Data records
%%

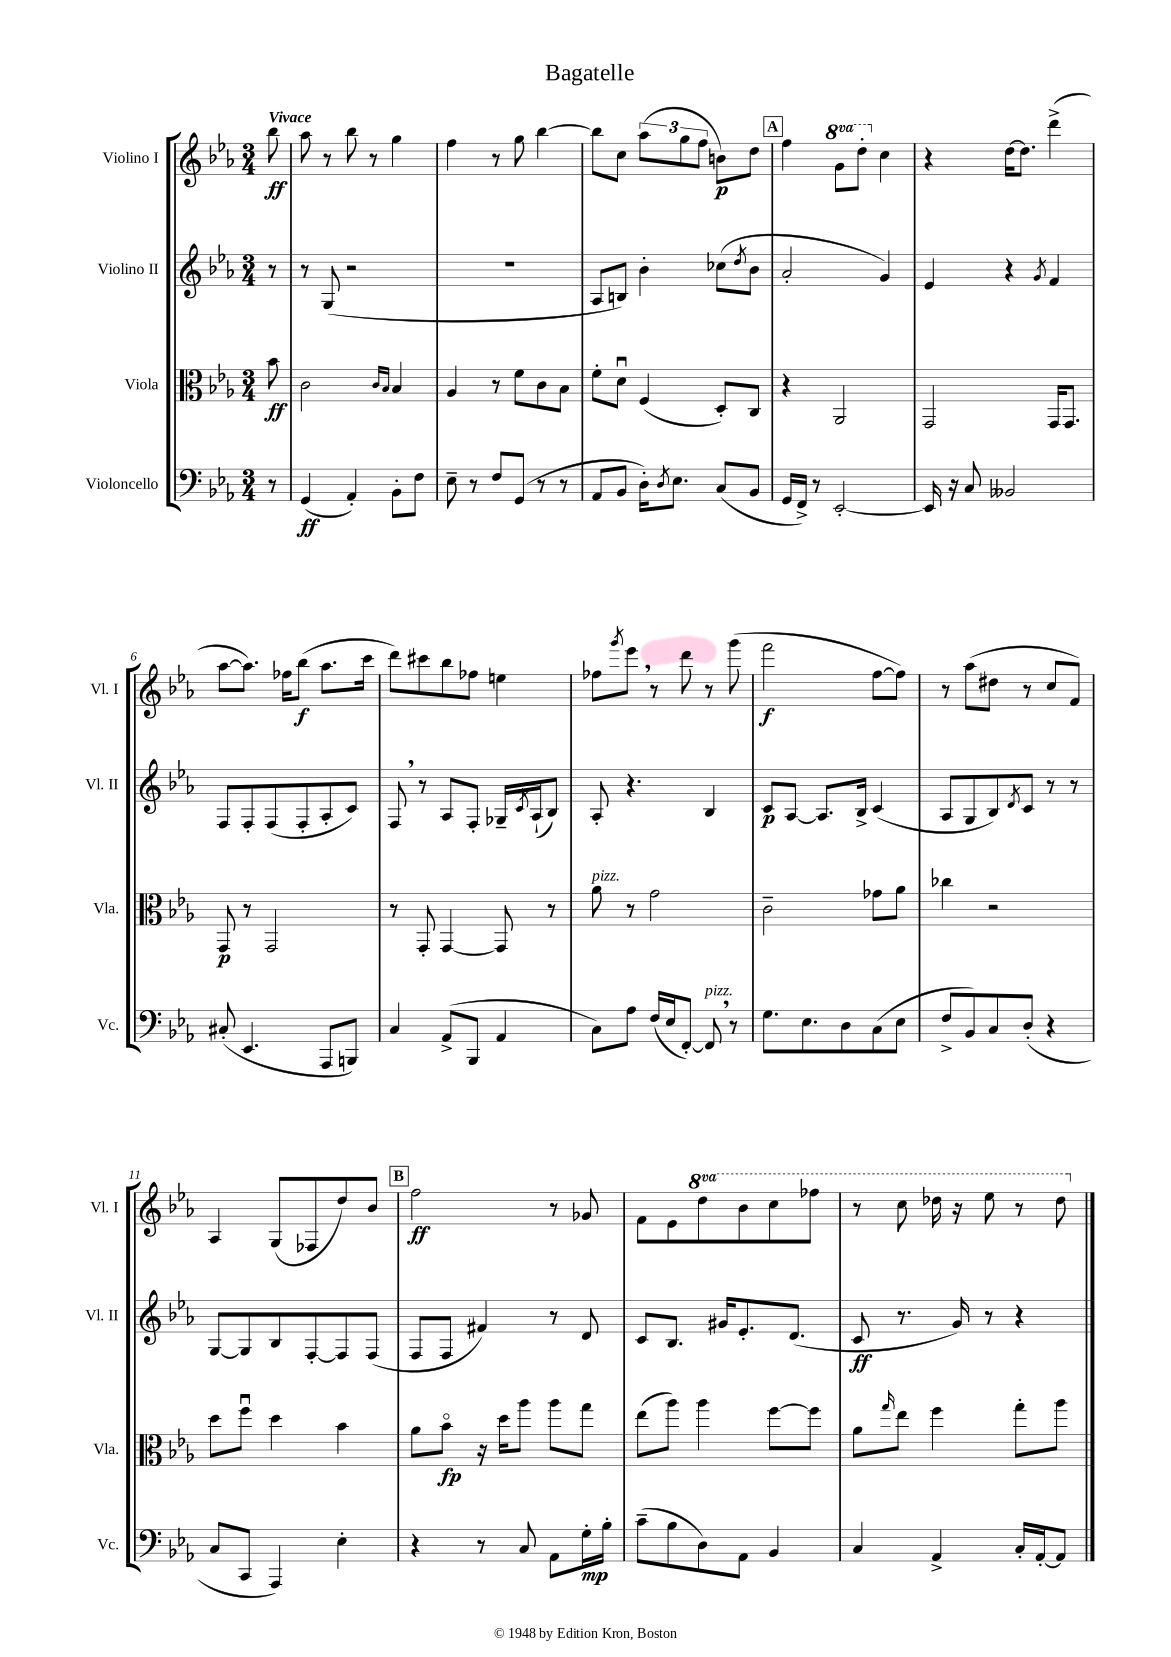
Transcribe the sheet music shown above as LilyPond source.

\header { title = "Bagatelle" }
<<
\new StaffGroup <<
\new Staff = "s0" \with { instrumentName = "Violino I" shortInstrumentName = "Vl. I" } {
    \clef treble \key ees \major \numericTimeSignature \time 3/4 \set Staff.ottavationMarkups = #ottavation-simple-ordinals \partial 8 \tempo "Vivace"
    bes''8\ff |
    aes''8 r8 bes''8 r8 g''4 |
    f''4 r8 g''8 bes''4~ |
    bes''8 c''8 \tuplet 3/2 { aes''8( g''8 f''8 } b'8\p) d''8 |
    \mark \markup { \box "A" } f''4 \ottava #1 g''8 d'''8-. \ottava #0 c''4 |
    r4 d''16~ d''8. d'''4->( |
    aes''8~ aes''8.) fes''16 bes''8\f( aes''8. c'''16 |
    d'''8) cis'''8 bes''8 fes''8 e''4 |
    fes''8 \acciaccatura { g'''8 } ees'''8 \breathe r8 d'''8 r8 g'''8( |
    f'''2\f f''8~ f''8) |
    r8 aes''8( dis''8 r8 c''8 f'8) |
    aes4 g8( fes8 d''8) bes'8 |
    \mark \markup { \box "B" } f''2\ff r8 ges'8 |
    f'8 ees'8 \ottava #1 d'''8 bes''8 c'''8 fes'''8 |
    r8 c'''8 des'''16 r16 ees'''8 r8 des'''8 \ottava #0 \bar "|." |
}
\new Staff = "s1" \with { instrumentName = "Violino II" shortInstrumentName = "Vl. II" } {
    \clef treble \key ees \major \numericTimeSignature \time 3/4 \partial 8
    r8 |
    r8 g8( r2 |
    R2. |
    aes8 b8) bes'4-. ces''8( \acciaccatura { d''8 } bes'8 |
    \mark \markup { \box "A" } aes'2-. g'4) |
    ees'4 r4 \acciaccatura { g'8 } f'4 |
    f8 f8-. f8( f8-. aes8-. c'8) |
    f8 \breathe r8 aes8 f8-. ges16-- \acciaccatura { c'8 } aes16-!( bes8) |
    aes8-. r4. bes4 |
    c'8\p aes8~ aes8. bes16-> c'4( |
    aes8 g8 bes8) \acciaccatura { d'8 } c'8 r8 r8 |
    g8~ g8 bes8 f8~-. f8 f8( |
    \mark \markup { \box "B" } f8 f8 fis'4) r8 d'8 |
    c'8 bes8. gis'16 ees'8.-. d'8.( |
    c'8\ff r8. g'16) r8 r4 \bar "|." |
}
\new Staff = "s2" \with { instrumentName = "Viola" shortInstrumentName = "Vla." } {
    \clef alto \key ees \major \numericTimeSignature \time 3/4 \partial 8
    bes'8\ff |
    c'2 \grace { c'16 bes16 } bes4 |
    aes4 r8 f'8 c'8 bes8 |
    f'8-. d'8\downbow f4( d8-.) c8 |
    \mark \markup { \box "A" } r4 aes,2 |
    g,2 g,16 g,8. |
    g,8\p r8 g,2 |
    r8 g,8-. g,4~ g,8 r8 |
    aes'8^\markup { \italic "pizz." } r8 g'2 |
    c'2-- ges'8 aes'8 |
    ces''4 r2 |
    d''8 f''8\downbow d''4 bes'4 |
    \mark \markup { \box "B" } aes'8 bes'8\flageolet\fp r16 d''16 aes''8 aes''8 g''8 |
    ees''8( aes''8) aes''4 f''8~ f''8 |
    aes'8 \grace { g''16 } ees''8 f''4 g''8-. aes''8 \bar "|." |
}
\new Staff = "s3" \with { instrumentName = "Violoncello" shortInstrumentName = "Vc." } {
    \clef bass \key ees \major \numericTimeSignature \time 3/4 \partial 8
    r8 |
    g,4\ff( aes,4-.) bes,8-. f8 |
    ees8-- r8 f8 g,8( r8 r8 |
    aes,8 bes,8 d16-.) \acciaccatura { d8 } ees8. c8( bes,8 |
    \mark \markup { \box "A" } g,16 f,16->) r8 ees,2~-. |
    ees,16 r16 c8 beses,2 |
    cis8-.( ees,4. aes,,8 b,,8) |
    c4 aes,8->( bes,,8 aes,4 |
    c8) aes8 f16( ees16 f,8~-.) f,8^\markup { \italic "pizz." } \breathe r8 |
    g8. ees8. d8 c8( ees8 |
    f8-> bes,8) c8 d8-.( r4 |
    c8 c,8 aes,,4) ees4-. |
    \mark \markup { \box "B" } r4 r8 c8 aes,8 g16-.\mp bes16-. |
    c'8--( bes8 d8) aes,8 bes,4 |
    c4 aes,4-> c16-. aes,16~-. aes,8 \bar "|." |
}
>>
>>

%%

Copy every line of the material above that contains the string "italic". Case counts when matching.

    aes'8^\markup { \italic "pizz." } r8 g'2 |
    c8) aes8 f16( ees16 f,8~-.) f,8^\markup { \italic "pizz." } \breathe r8 |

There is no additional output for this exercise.